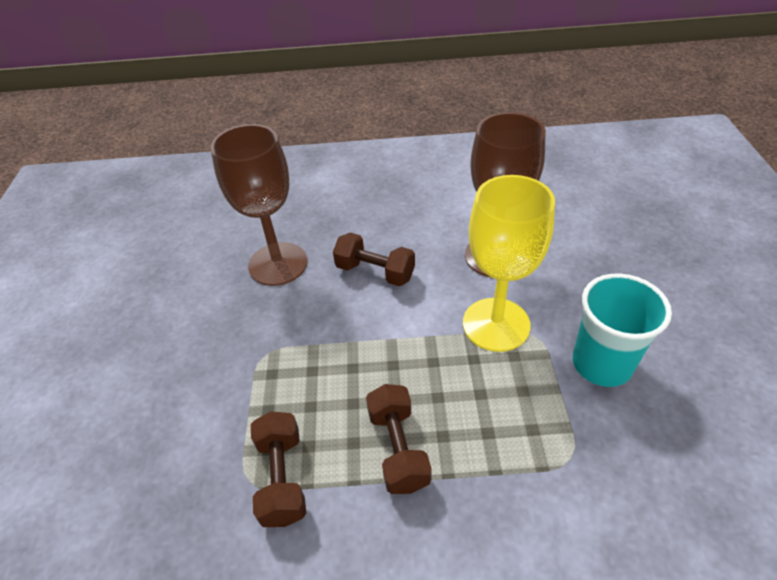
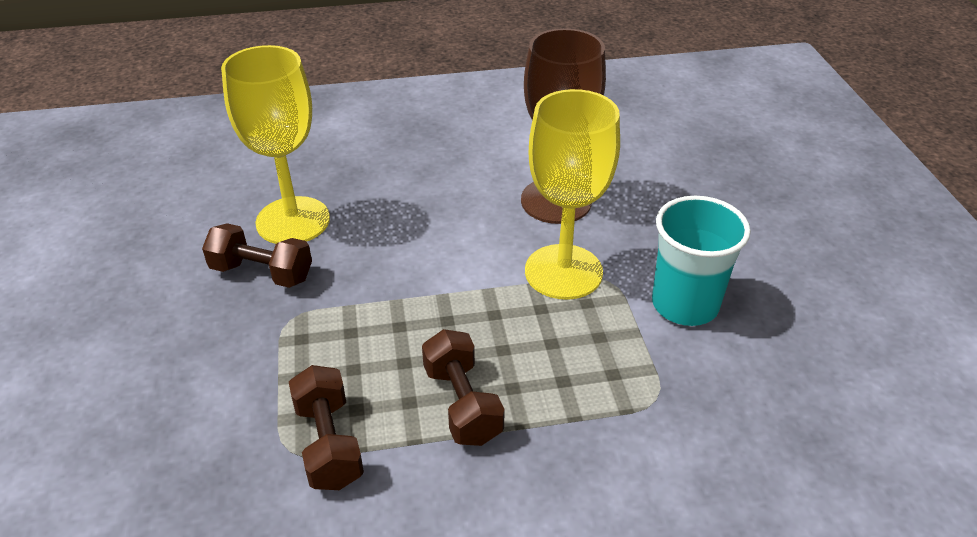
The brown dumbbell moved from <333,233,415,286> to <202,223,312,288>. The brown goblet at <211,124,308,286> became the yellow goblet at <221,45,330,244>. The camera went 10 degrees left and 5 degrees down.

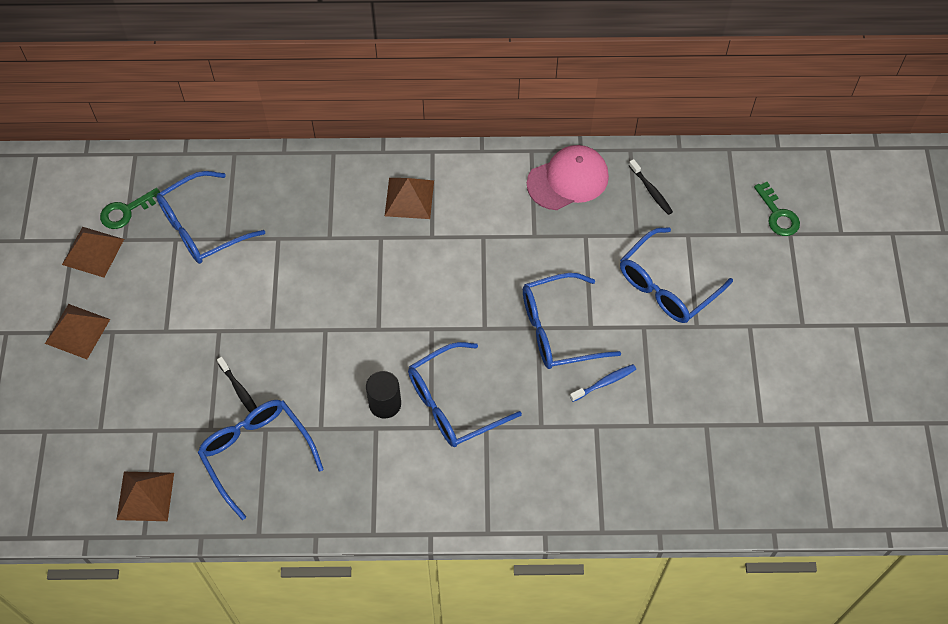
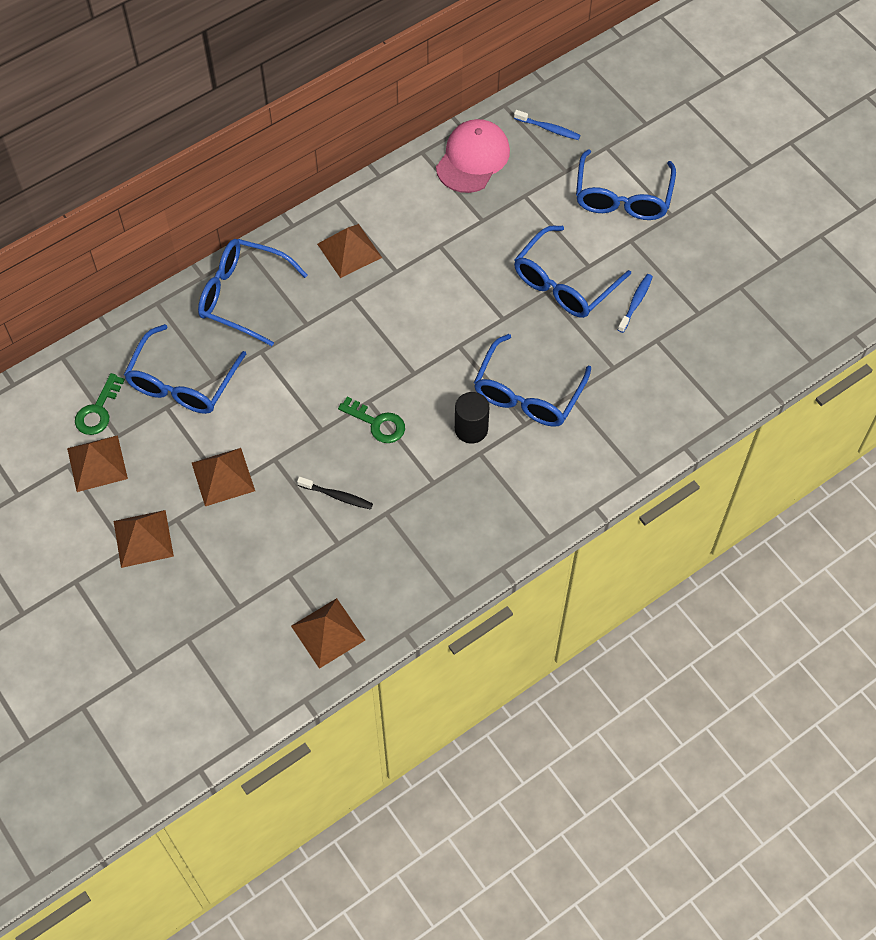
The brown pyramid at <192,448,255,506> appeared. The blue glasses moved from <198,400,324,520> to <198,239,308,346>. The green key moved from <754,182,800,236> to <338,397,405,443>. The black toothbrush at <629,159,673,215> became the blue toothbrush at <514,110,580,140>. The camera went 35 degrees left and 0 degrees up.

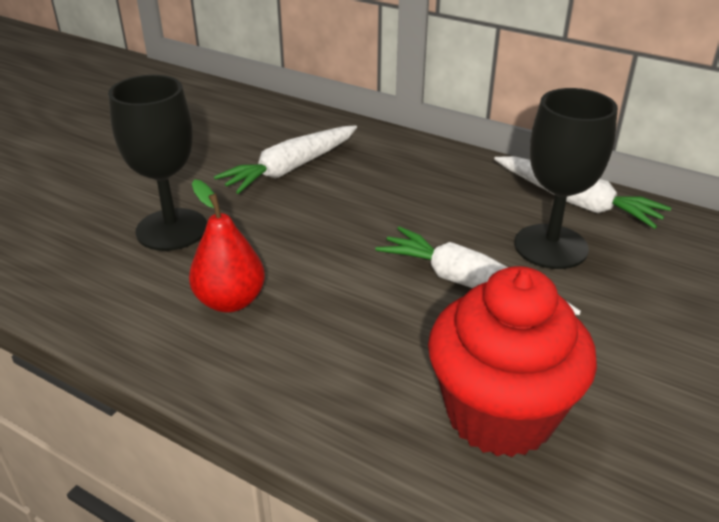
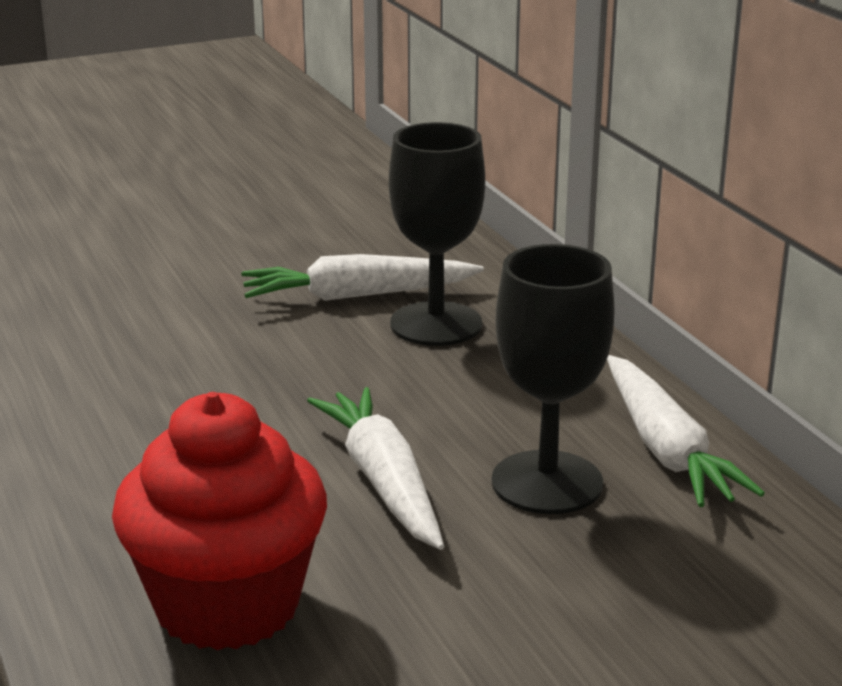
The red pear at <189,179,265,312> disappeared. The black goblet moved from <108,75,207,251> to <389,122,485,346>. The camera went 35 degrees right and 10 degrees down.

■ ■ ■ ■ ■

Your instructions: All of the material above should be reproduced exactly, except the pictures.

Solved exercise:
The brown dumbbell moved from <333,233,415,286> to <202,223,312,288>. The brown goblet at <211,124,308,286> became the yellow goblet at <221,45,330,244>. The camera went 10 degrees left and 5 degrees down.

The brown pyramid at <192,448,255,506> appeared. The blue glasses moved from <198,400,324,520> to <198,239,308,346>. The green key moved from <754,182,800,236> to <338,397,405,443>. The black toothbrush at <629,159,673,215> became the blue toothbrush at <514,110,580,140>. The camera went 35 degrees left and 0 degrees up.

The red pear at <189,179,265,312> disappeared. The black goblet moved from <108,75,207,251> to <389,122,485,346>. The camera went 35 degrees right and 10 degrees down.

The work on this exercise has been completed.